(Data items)
━━━

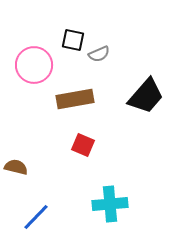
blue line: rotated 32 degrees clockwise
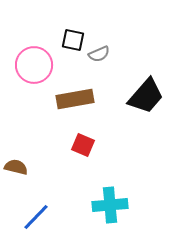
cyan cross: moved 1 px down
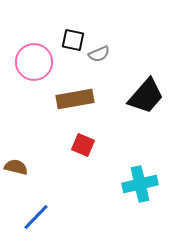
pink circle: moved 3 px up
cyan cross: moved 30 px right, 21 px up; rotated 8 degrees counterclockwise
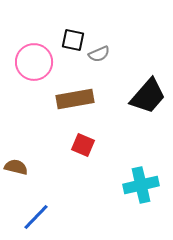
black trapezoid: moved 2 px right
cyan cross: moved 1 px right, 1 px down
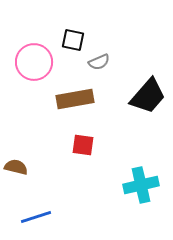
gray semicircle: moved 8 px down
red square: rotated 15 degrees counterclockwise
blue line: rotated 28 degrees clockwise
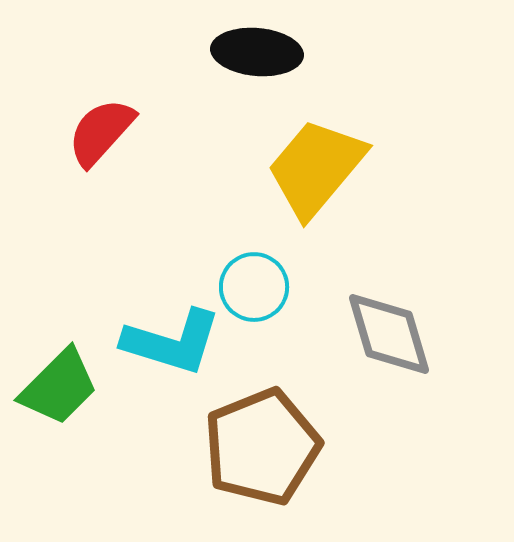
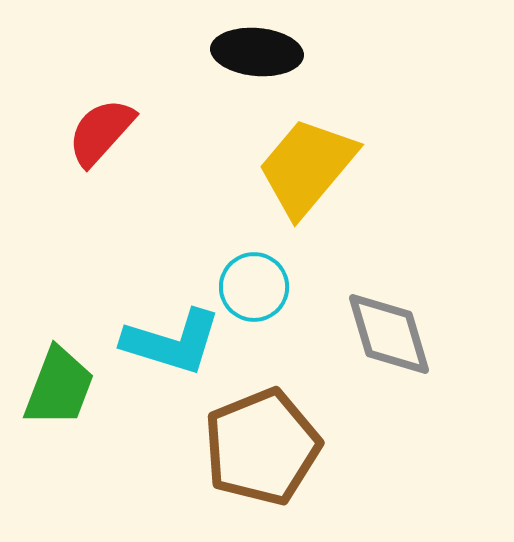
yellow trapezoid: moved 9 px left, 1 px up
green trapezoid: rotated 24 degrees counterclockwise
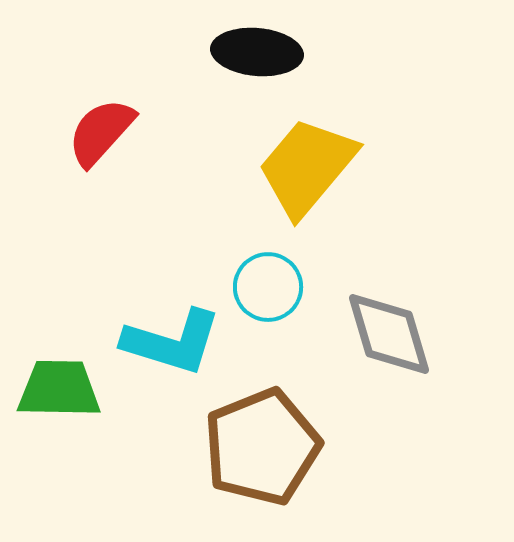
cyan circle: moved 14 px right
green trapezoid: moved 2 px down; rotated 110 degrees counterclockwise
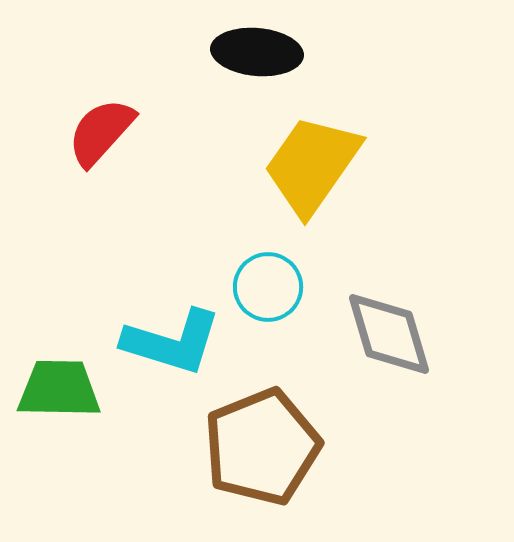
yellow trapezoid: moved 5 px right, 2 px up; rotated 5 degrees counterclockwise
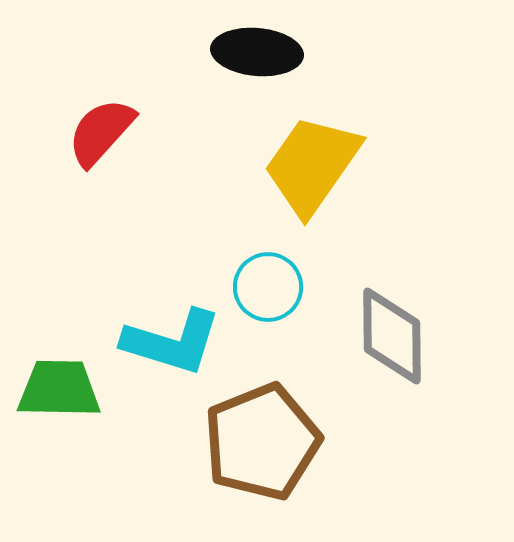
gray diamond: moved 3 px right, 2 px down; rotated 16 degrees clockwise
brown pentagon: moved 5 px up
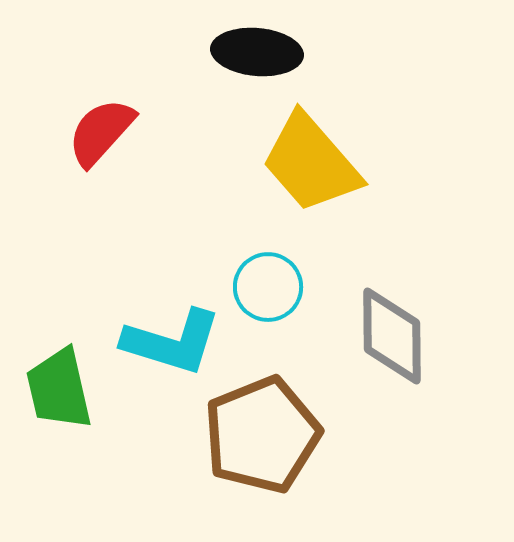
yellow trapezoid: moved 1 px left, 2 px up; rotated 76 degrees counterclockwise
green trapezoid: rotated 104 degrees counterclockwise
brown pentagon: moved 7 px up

━━━

**SET PROBLEM:** Find every line in the items above that contains the word "trapezoid" and copy each of those lines. Count a line only when the letters match in case.

**WRITTEN REPLY:**
black trapezoid: moved 2 px right
yellow trapezoid: moved 9 px left, 1 px up
green trapezoid: rotated 24 degrees counterclockwise
green trapezoid: moved 2 px down; rotated 110 degrees counterclockwise
yellow trapezoid: moved 5 px right, 2 px up; rotated 5 degrees counterclockwise
yellow trapezoid: moved 1 px left, 2 px up; rotated 76 degrees counterclockwise
green trapezoid: rotated 104 degrees counterclockwise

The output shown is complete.